= Assignment =
Every entry must reappear in your answer exactly as written, though its pictures must not.

### Information ###

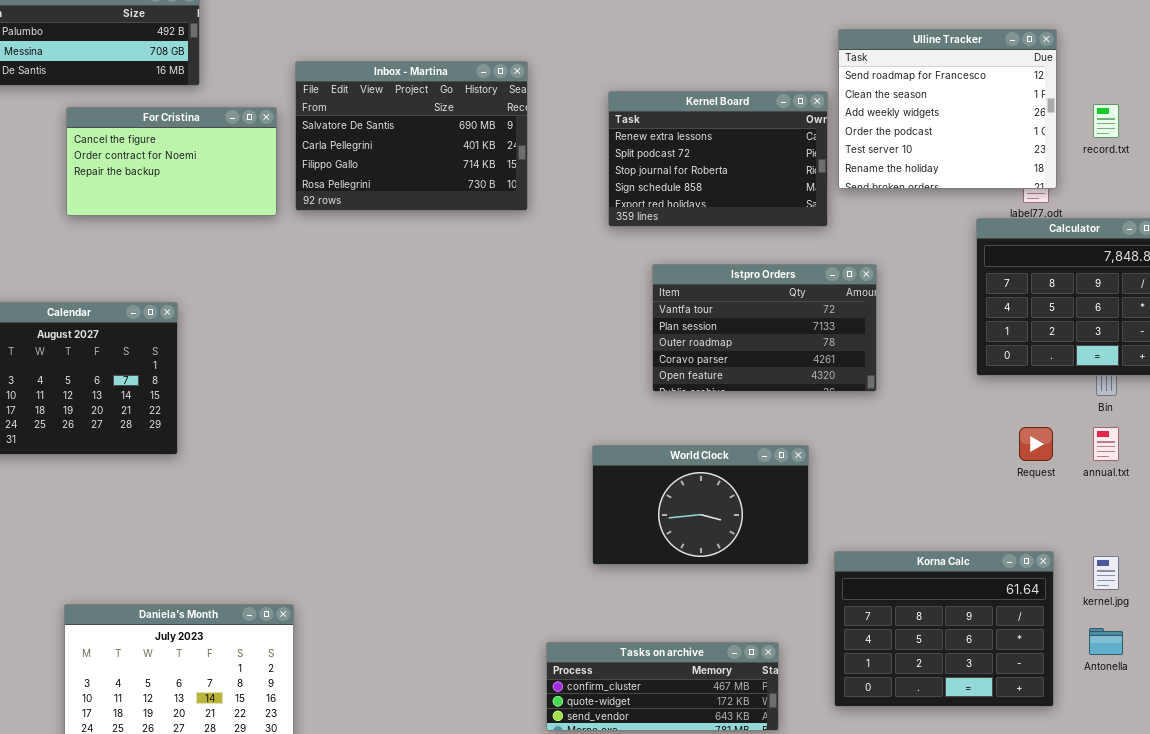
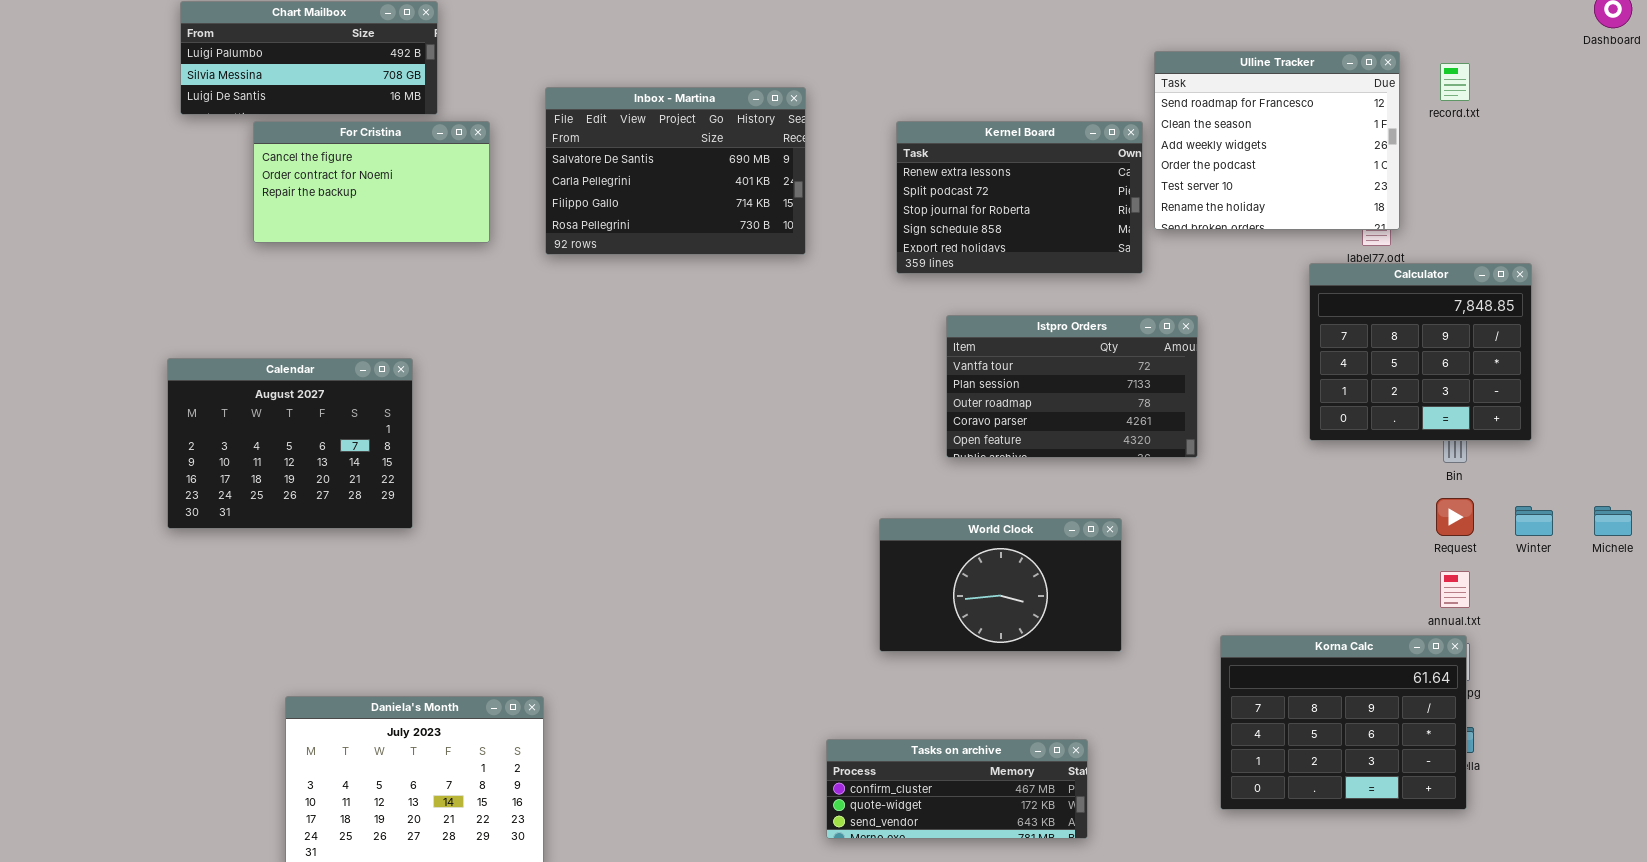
record.txt: [1093,104,1119,138] -> [1440,63,1470,101], moved
For Cristina: [66,107,277,216] -> [253,121,490,243], moved
Request: [1019,427,1053,461] -> [1436,498,1474,536], moved
annual.txt: [1093,427,1119,461] -> [1440,571,1470,608], moved
Korna Calc: [834,551,1054,707] -> [1220,635,1467,810], moved

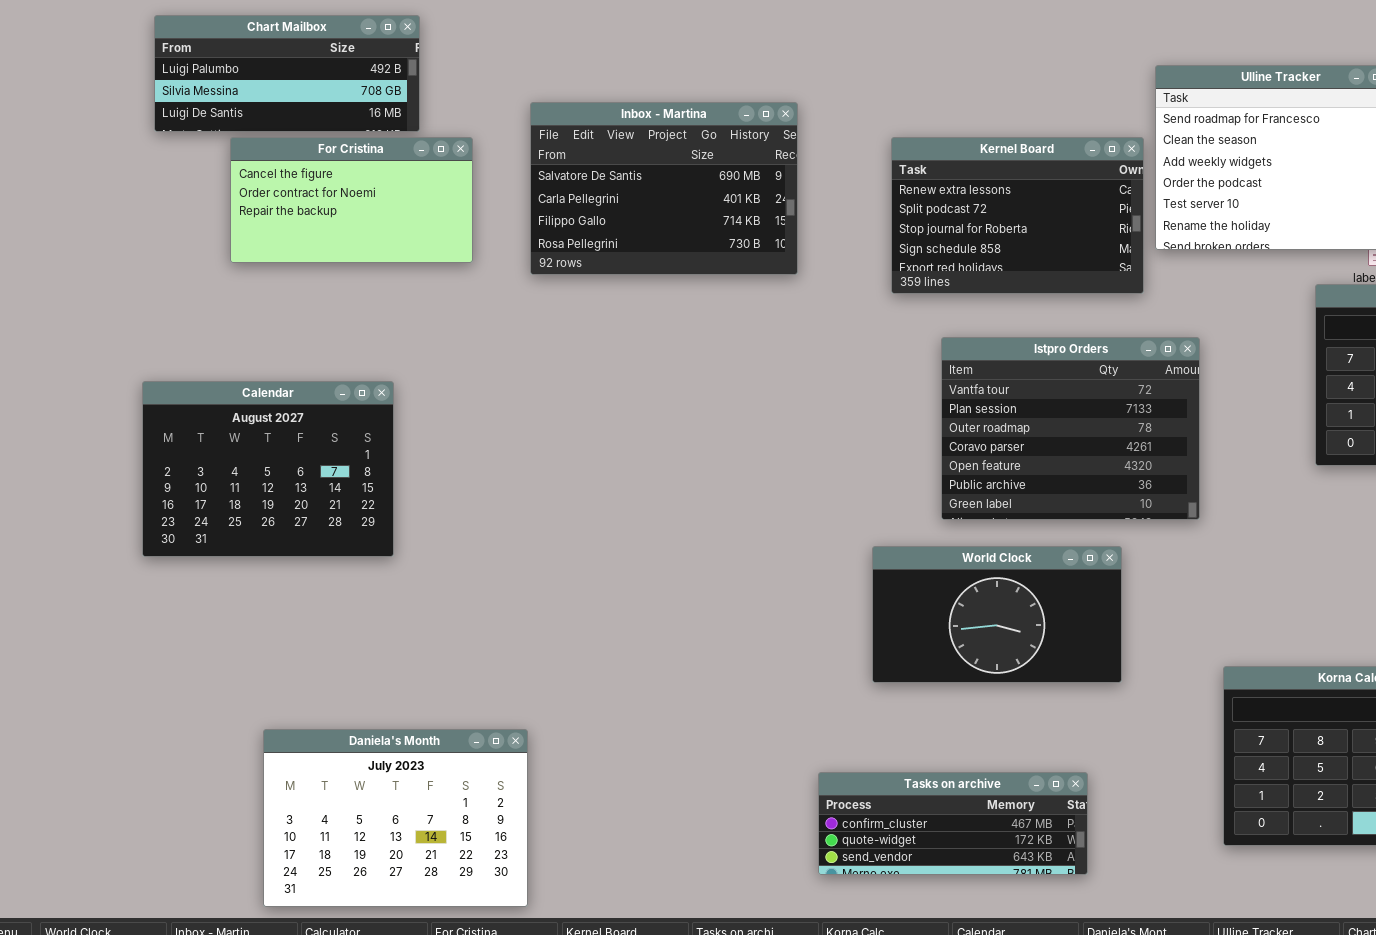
Istpro Orders: [946,315,1198,458] -> [941,337,1200,520], resized

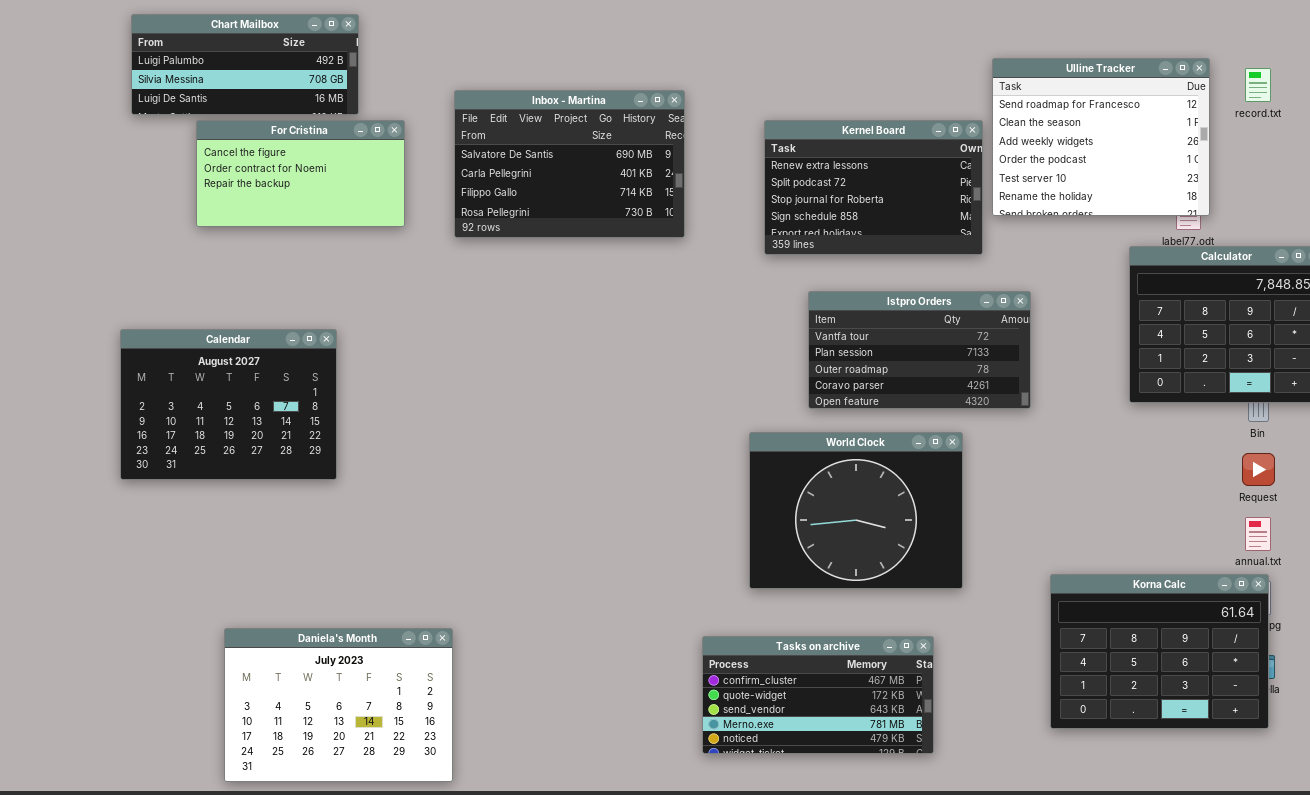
Istpro Orders: [941,337,1200,520] -> [808,291,1031,409], resized
World Clock: [872,546,1122,683] -> [749,432,963,589], resized
Tasks on archive: [818,772,1088,875] -> [702,636,934,754], resized

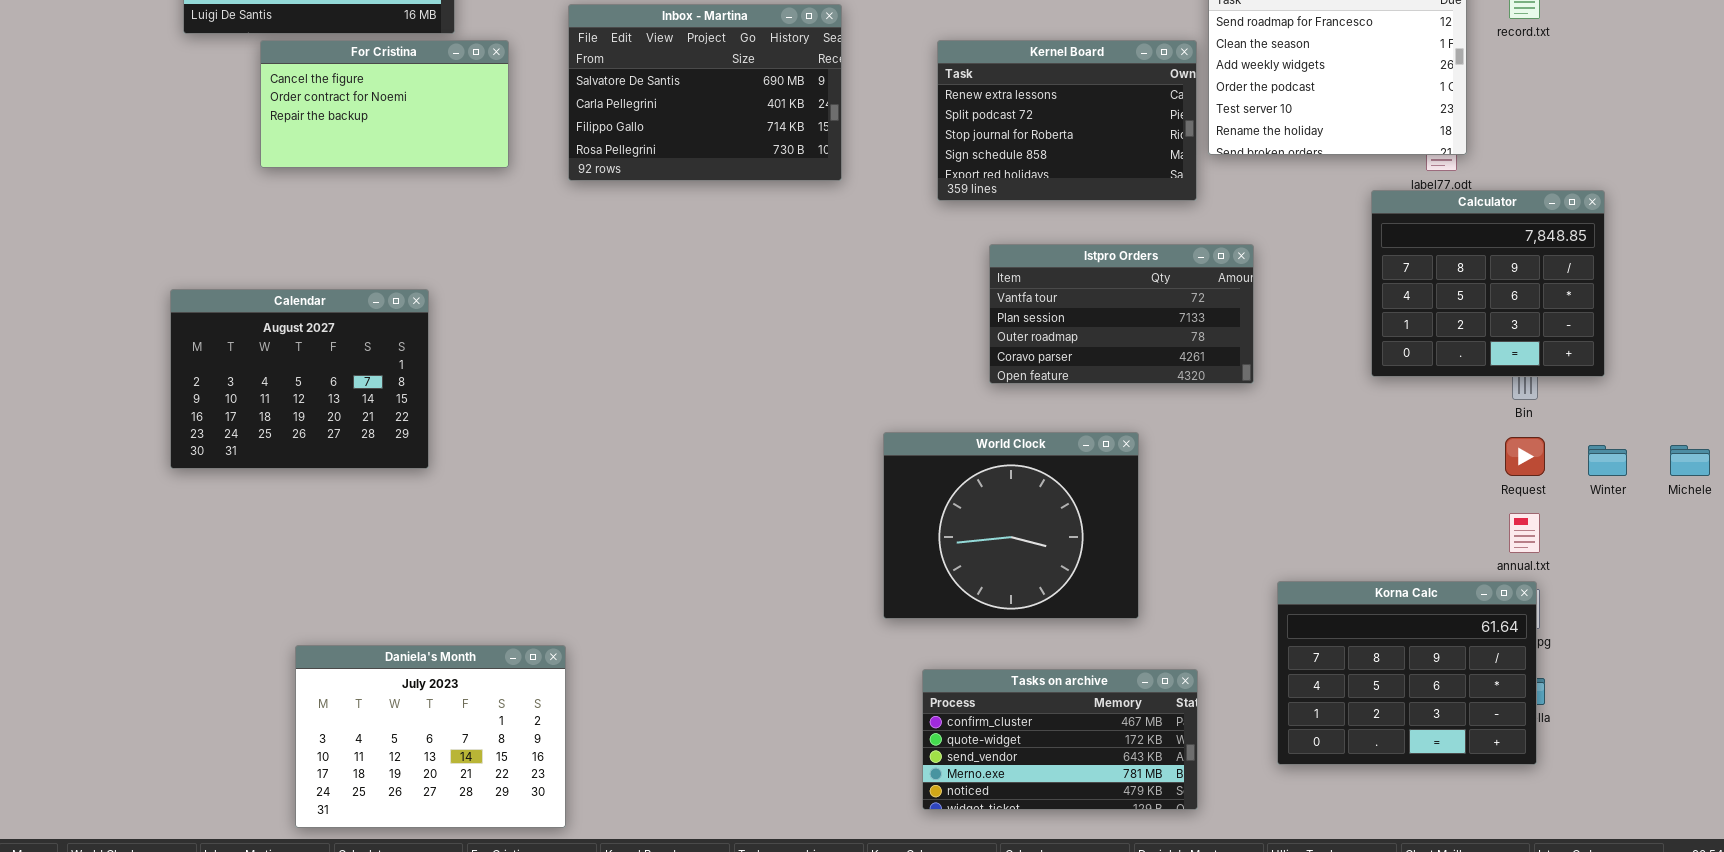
World Clock: [749,432,963,589] -> [883,432,1139,619], moved
Tasks on archive: [702,636,934,754] -> [922,669,1198,810], moved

###

= Expected output =
record.txt: [1093,104,1119,138] -> [1440,63,1470,101], moved
For Cristina: [66,107,277,216] -> [253,121,490,243], moved
Request: [1019,427,1053,461] -> [1436,498,1474,536], moved
annual.txt: [1093,427,1119,461] -> [1440,571,1470,608], moved
Korna Calc: [834,551,1054,707] -> [1220,635,1467,810], moved

Istpro Orders: [946,315,1198,458] -> [941,337,1200,520], resized

Istpro Orders: [941,337,1200,520] -> [808,291,1031,409], resized
World Clock: [872,546,1122,683] -> [749,432,963,589], resized
Tasks on archive: [818,772,1088,875] -> [702,636,934,754], resized

World Clock: [749,432,963,589] -> [883,432,1139,619], moved
Tasks on archive: [702,636,934,754] -> [922,669,1198,810], moved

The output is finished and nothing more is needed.